• What needs to be done: In the records that follow, find each line containing "aquafarm" and copy it.

• Task data:
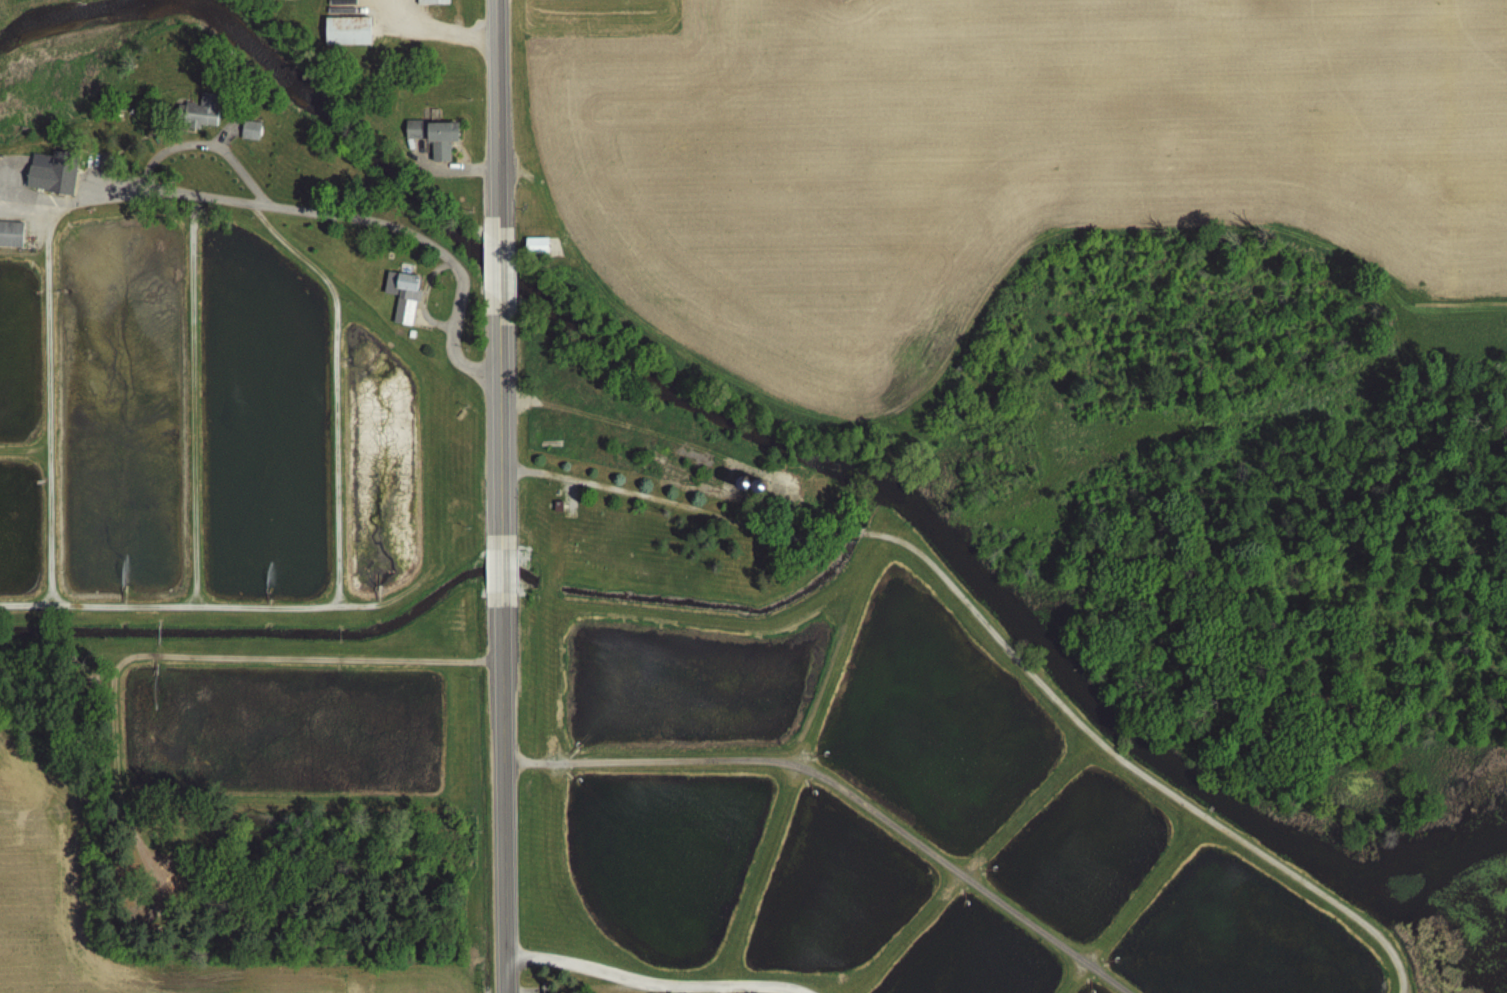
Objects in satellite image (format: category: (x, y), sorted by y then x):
building: (433, 1)
river: (47, 20)
building: (347, 30)
road: (492, 106)
building: (202, 111)
building: (251, 130)
building: (433, 135)
building: (50, 173)
building: (10, 234)
building: (535, 245)
road: (492, 270)
building: (400, 291)
river: (845, 461)
road: (549, 472)
road: (497, 659)
road: (1022, 661)
aquafarm: (684, 680)
aquafarm: (931, 720)
road: (819, 770)
aquafarm: (1080, 847)
aquafarm: (659, 850)
aquafarm: (834, 883)
aquafarm: (1237, 939)
aquafarm: (970, 956)
road: (1110, 975)
road: (656, 980)
road: (520, 987)
aquafarm: (1089, 988)

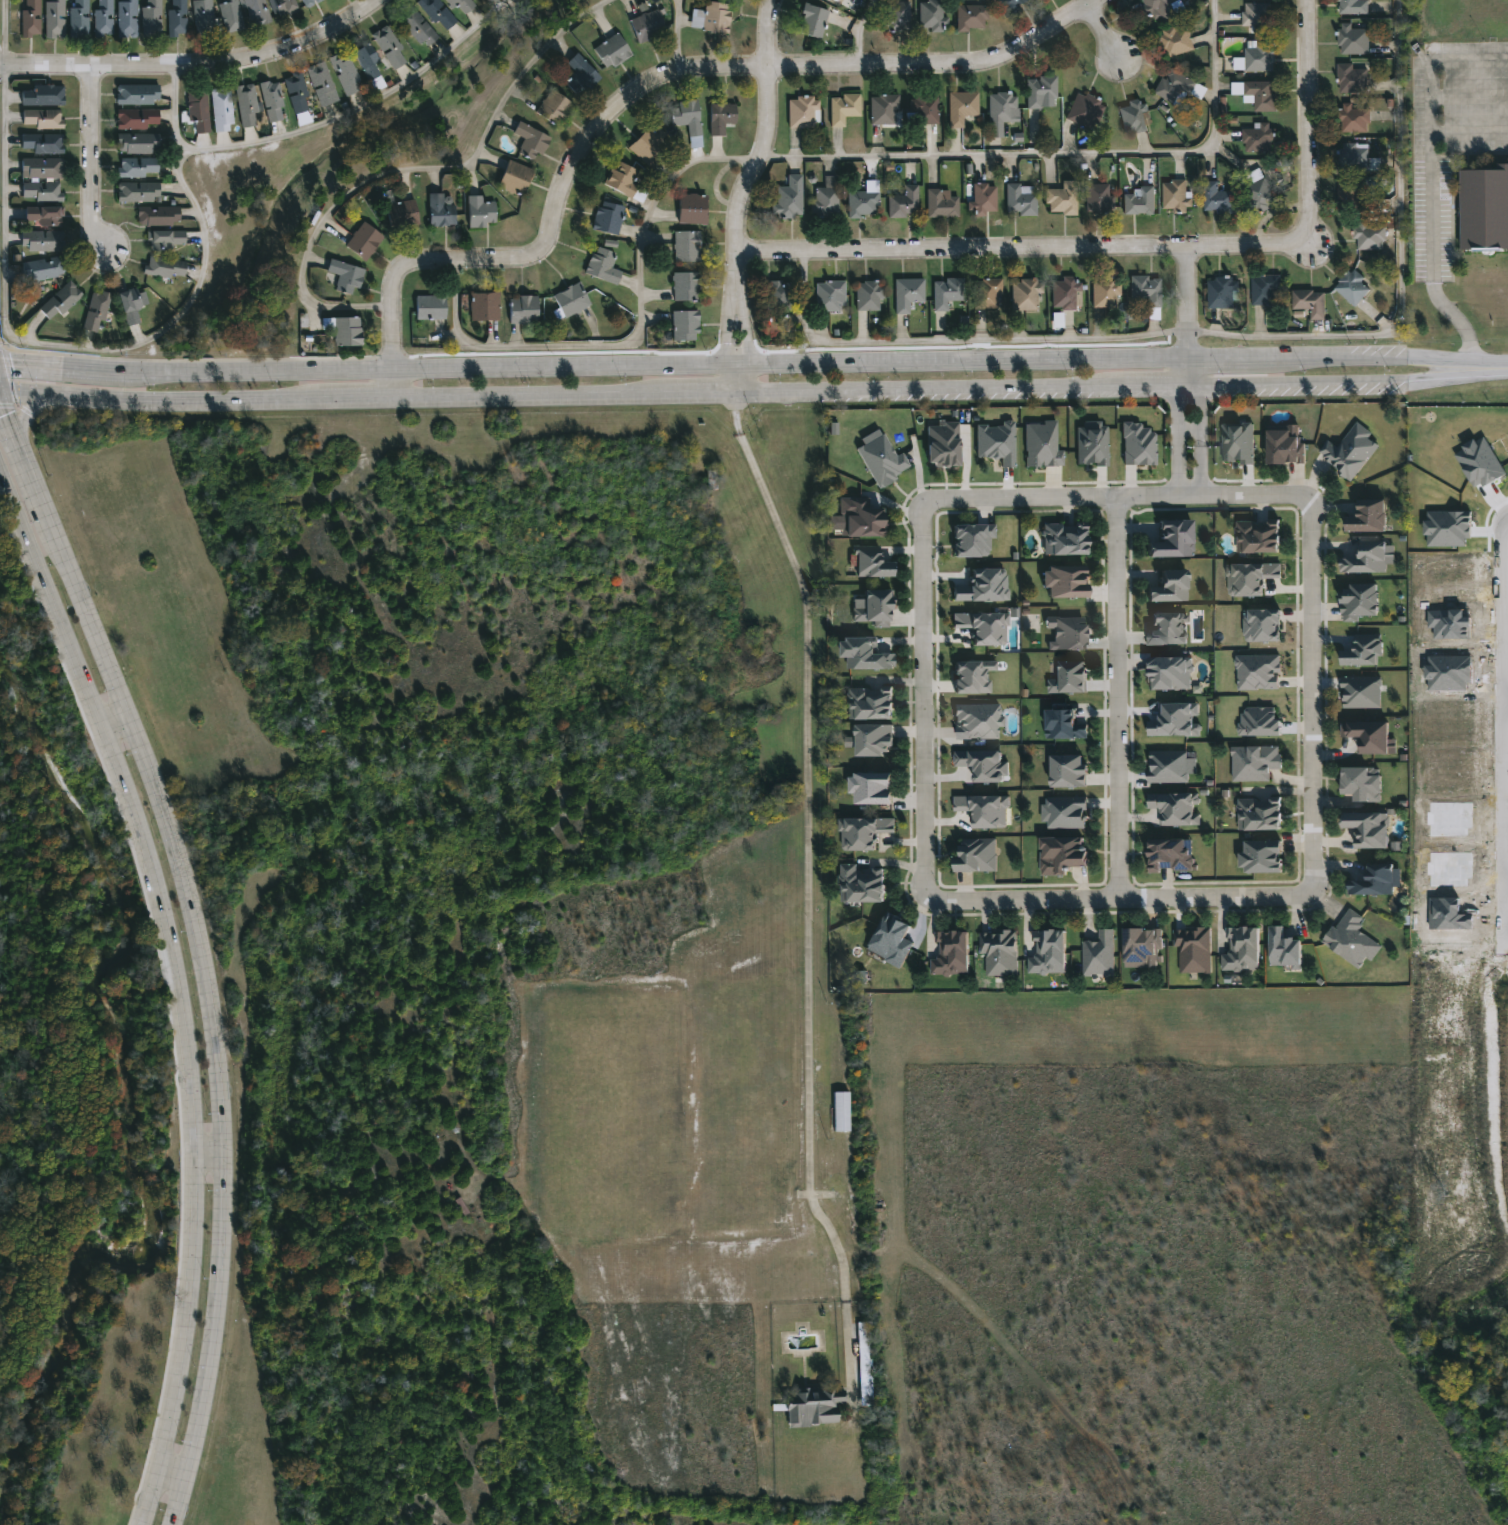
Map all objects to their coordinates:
building: (480, 0)
building: (840, 0)
building: (307, 2)
building: (1010, 4)
building: (285, 6)
building: (460, 6)
building: (1352, 7)
building: (1162, 8)
building: (254, 12)
building: (436, 14)
building: (931, 14)
building: (229, 15)
building: (898, 16)
building: (1257, 16)
building: (176, 17)
building: (202, 17)
building: (711, 17)
building: (972, 17)
building: (30, 18)
building: (53, 18)
building: (77, 18)
building: (102, 18)
building: (125, 18)
building: (150, 18)
building: (812, 20)
building: (647, 26)
building: (417, 27)
road: (5, 32)
road: (857, 33)
road: (1105, 35)
road: (677, 37)
building: (1353, 38)
building: (1177, 40)
building: (389, 47)
building: (612, 51)
building: (1258, 55)
road: (1433, 61)
building: (370, 67)
road: (198, 69)
building: (346, 73)
building: (580, 76)
building: (1352, 77)
building: (321, 83)
building: (1178, 85)
road: (650, 86)
building: (1039, 89)
building: (296, 92)
building: (1257, 93)
building: (136, 94)
building: (41, 95)
building: (271, 100)
building: (246, 105)
building: (962, 106)
building: (843, 107)
building: (1002, 107)
building: (221, 108)
building: (553, 108)
building: (883, 108)
building: (197, 109)
road: (357, 109)
road: (1309, 109)
building: (923, 110)
building: (1085, 110)
building: (801, 111)
building: (1134, 115)
building: (686, 116)
building: (721, 117)
building: (1354, 117)
building: (42, 118)
building: (137, 118)
road: (1469, 134)
building: (1258, 138)
building: (530, 141)
building: (41, 142)
building: (138, 143)
building: (648, 145)
road: (766, 149)
road: (1062, 155)
building: (1354, 156)
building: (41, 167)
road: (93, 167)
building: (137, 167)
road: (414, 168)
building: (515, 177)
building: (625, 181)
park: (335, 184)
building: (1260, 190)
building: (42, 191)
building: (138, 191)
building: (1176, 193)
building: (1353, 193)
building: (825, 197)
building: (1096, 197)
building: (1217, 197)
building: (788, 198)
building: (1061, 198)
building: (984, 199)
building: (1139, 200)
building: (1019, 201)
building: (904, 202)
building: (941, 202)
building: (862, 203)
building: (1485, 207)
building: (693, 208)
building: (441, 209)
building: (480, 211)
building: (402, 213)
building: (44, 216)
building: (158, 216)
building: (607, 217)
building: (1370, 235)
building: (164, 239)
building: (364, 239)
building: (43, 240)
building: (686, 246)
road: (1032, 252)
road: (1431, 255)
building: (164, 266)
building: (602, 266)
building: (43, 268)
road: (1401, 268)
building: (345, 276)
building: (685, 285)
building: (1352, 285)
building: (1146, 289)
building: (1266, 289)
building: (1221, 291)
building: (946, 292)
building: (1066, 292)
building: (1105, 292)
building: (907, 293)
building: (987, 293)
building: (778, 295)
building: (830, 295)
building: (868, 295)
building: (1026, 295)
building: (60, 299)
building: (570, 299)
building: (1310, 301)
building: (129, 304)
building: (484, 305)
road: (1189, 305)
building: (430, 306)
building: (523, 309)
building: (95, 311)
building: (684, 325)
road: (724, 329)
building: (347, 331)
road: (747, 332)
road: (638, 335)
road: (90, 349)
road: (1404, 356)
road: (1283, 357)
road: (1217, 358)
road: (658, 365)
road: (1498, 366)
road: (64, 367)
road: (734, 379)
traffic signals: (0, 390)
road: (745, 392)
road: (25, 421)
road: (1175, 429)
road: (1199, 429)
building: (1041, 442)
building: (1091, 442)
building: (996, 443)
building: (1238, 443)
building: (1284, 443)
building: (943, 445)
building: (1138, 445)
building: (1349, 448)
building: (882, 459)
building: (1479, 462)
road: (1118, 499)
building: (1367, 513)
building: (860, 516)
building: (1447, 528)
building: (1258, 534)
building: (1064, 537)
building: (1171, 538)
building: (972, 540)
building: (1370, 558)
building: (870, 562)
building: (1250, 578)
building: (1065, 580)
building: (984, 587)
building: (1169, 587)
building: (1360, 599)
building: (873, 608)
building: (1261, 625)
building: (984, 627)
building: (1167, 629)
building: (1067, 633)
building: (1363, 649)
building: (864, 652)
building: (1258, 671)
building: (1170, 673)
building: (973, 677)
building: (1070, 678)
building: (1361, 690)
road: (927, 697)
road: (1116, 697)
road: (1314, 697)
road: (1505, 698)
building: (871, 700)
road: (1502, 704)
building: (1176, 720)
building: (978, 721)
building: (1260, 721)
building: (1064, 725)
building: (1369, 733)
road: (121, 734)
building: (874, 739)
building: (1254, 759)
building: (983, 765)
building: (1170, 766)
building: (1068, 771)
building: (1362, 780)
building: (874, 785)
building: (1176, 808)
building: (985, 810)
building: (1260, 811)
building: (1064, 812)
building: (1368, 826)
building: (864, 832)
building: (977, 852)
building: (1062, 852)
building: (1169, 853)
building: (1263, 854)
building: (1371, 876)
building: (861, 881)
road: (1122, 896)
road: (806, 899)
building: (891, 936)
building: (1350, 937)
road: (200, 942)
building: (1142, 945)
building: (1285, 945)
building: (1192, 947)
building: (1243, 948)
building: (998, 950)
building: (1048, 950)
building: (952, 951)
building: (1098, 952)
road: (180, 990)
park: (76, 1106)
building: (841, 1112)
road: (210, 1160)
building: (864, 1364)
building: (815, 1407)
road: (165, 1500)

• Output for this task:
aquafarm: (684, 680)
aquafarm: (931, 720)
aquafarm: (1080, 847)
aquafarm: (659, 850)
aquafarm: (834, 883)
aquafarm: (1237, 939)
aquafarm: (970, 956)
aquafarm: (1089, 988)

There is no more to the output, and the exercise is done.